→ PROBLEM TO WORK ON:
From the data below, copy exactly the lines that lie between the one holding "(434, 451) = (354, 306): orange" and the one holding "(824, 455) = (366, 138): black bottle -> none", including both, and nothing more.

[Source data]
• • •

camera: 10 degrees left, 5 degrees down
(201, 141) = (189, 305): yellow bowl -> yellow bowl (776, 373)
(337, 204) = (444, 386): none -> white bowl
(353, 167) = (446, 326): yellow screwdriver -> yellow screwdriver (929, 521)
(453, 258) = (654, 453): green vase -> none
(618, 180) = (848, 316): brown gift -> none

• • •

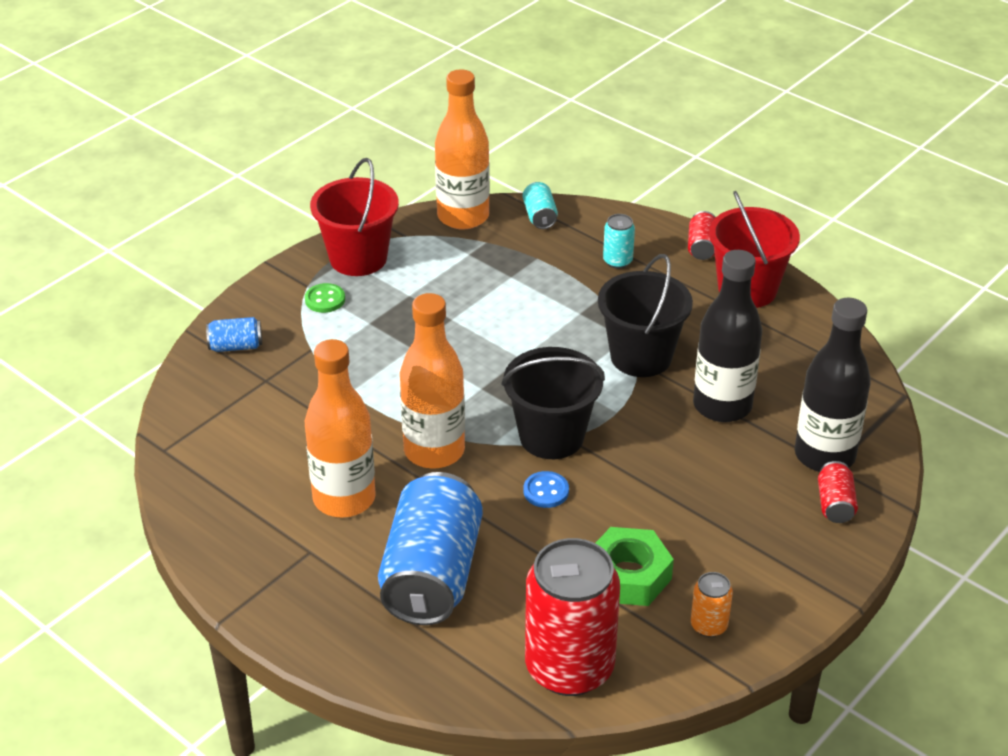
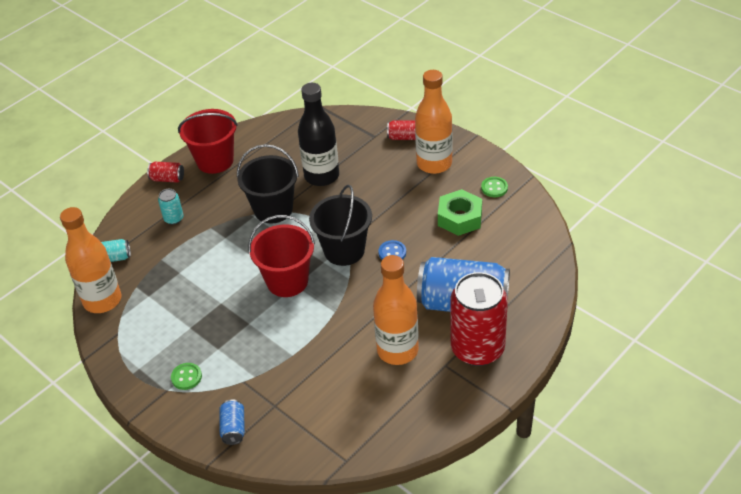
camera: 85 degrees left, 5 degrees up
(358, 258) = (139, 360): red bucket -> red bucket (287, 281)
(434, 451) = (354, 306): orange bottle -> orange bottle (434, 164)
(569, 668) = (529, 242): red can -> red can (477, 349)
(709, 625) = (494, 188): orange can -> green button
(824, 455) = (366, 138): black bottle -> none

• • •

→ EXERCISE RESPONSE:
(434, 451) = (354, 306): orange bottle -> orange bottle (434, 164)
(569, 668) = (529, 242): red can -> red can (477, 349)
(709, 625) = (494, 188): orange can -> green button
(824, 455) = (366, 138): black bottle -> none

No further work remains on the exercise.